TASK INPUT Block Start

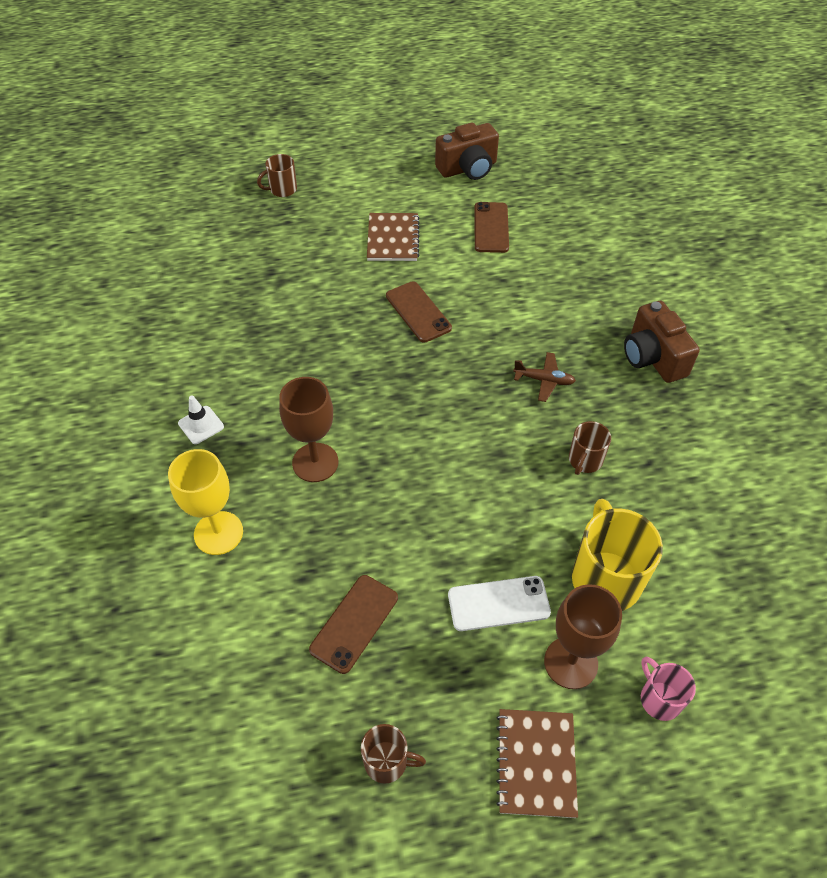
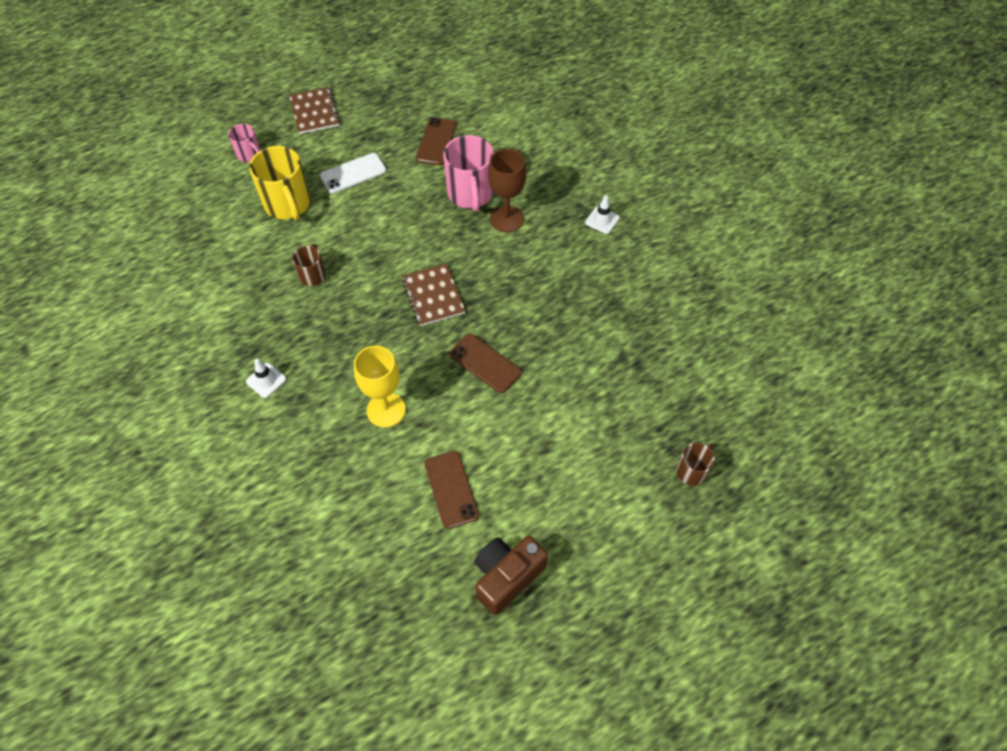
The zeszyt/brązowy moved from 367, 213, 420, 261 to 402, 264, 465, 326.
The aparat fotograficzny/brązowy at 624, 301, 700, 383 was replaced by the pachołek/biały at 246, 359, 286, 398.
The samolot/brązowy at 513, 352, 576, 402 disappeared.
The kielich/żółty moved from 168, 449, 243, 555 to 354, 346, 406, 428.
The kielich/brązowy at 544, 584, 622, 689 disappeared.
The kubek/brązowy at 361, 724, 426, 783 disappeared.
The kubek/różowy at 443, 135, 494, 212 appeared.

TASK INPUT Block End

PROBLEM REQUIREMENTS
Among the lines above, find those containing the word "from" and copy each.

WRITTEN REPLY
The zeszyt/brązowy moved from 367, 213, 420, 261 to 402, 264, 465, 326.
The kielich/żółty moved from 168, 449, 243, 555 to 354, 346, 406, 428.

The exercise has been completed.